● **ABOUT THIS EXERCISE**
Through the last line of the material below, starting at the line with "orange rectangle: (304, 35)", return every line exactly and only those.

━━ PROVIDED DATA

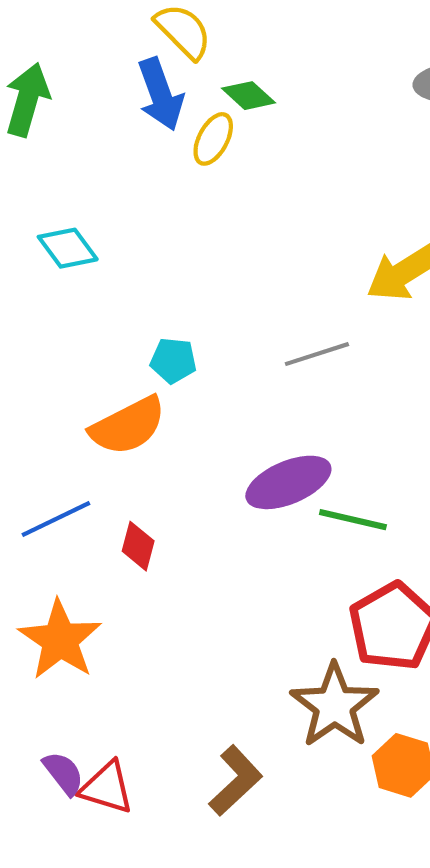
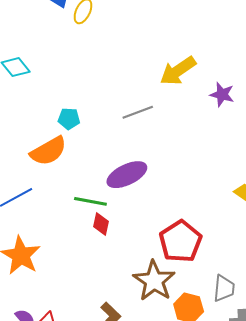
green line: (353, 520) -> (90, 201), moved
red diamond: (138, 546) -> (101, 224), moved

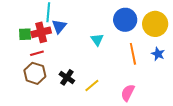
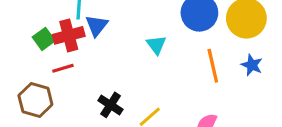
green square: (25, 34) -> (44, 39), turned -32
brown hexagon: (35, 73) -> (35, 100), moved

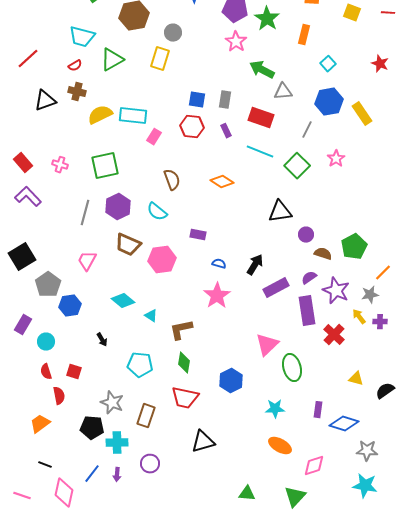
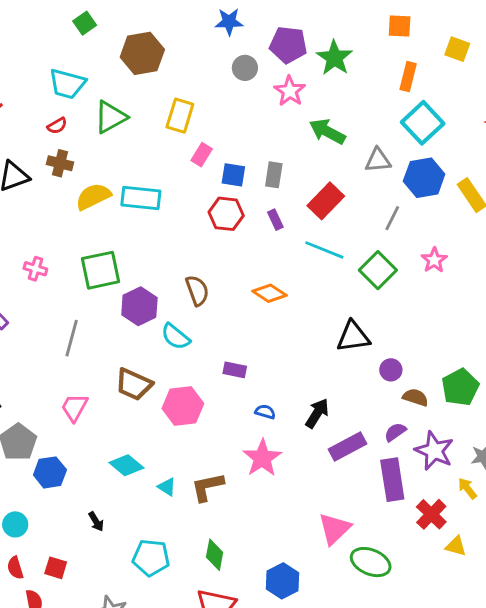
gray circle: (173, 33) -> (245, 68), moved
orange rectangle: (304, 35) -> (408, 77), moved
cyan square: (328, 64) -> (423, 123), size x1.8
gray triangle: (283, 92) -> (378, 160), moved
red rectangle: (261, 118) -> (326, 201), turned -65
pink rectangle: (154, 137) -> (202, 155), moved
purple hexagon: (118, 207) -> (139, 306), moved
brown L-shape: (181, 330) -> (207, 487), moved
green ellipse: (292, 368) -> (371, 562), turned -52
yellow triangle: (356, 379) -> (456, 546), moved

━━━━

● **RESULT FOR THIS TASK**
orange rectangle: (304, 35) -> (408, 77), moved
cyan square: (328, 64) -> (423, 123), size x1.8
gray triangle: (283, 92) -> (378, 160), moved
red rectangle: (261, 118) -> (326, 201), turned -65
pink rectangle: (154, 137) -> (202, 155), moved
purple hexagon: (118, 207) -> (139, 306), moved
brown L-shape: (181, 330) -> (207, 487), moved
green ellipse: (292, 368) -> (371, 562), turned -52
yellow triangle: (356, 379) -> (456, 546), moved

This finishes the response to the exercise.